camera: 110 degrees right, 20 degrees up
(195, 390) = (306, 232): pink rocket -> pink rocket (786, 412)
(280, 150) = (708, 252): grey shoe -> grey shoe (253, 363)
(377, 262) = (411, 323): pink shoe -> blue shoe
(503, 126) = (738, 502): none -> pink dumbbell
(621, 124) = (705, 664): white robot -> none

* Action item:
Reproduce the records above exactly, starting with the line that contains "(377, 262) = (411, 323): pink" and ending with the last line.

* Your response:
(377, 262) = (411, 323): pink shoe -> blue shoe
(503, 126) = (738, 502): none -> pink dumbbell
(621, 124) = (705, 664): white robot -> none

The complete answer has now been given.